(Directions) Scan the material below, then work out how many of its lines contain the word "yellow"; reply with that number only.

(Provided data)
::::::
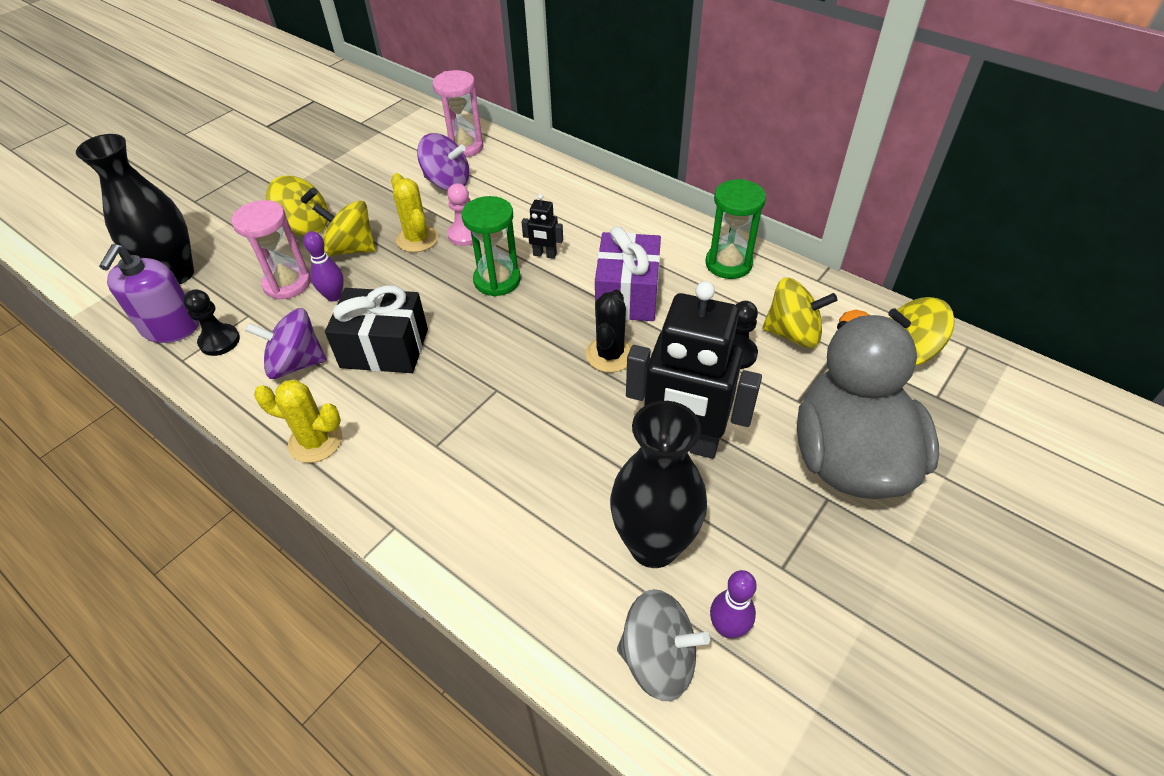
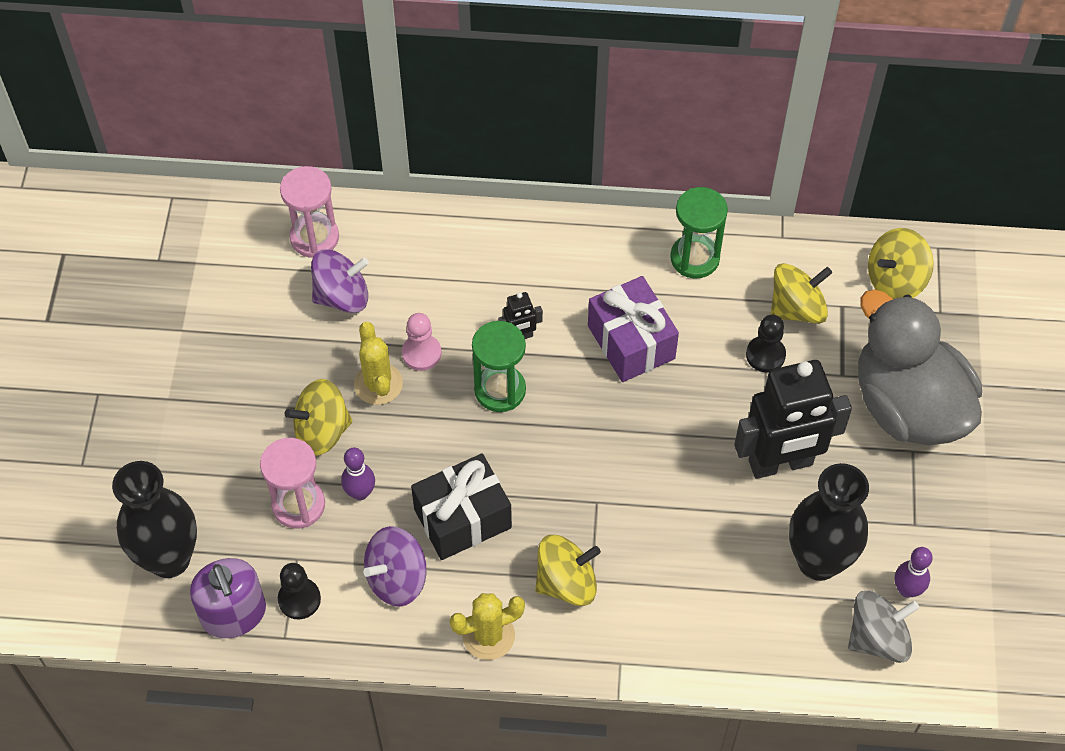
camera: 35 degrees left, 10 degrees up
(305, 226) = (245, 430): yellow spinning top -> yellow spinning top (566, 582)
(417, 239) = (378, 384): yellow cactus -> yellow cactus turned 45 degrees clockwise
(610, 354) = (663, 414): black cactus -> none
::::::
(Solution to the problem) 2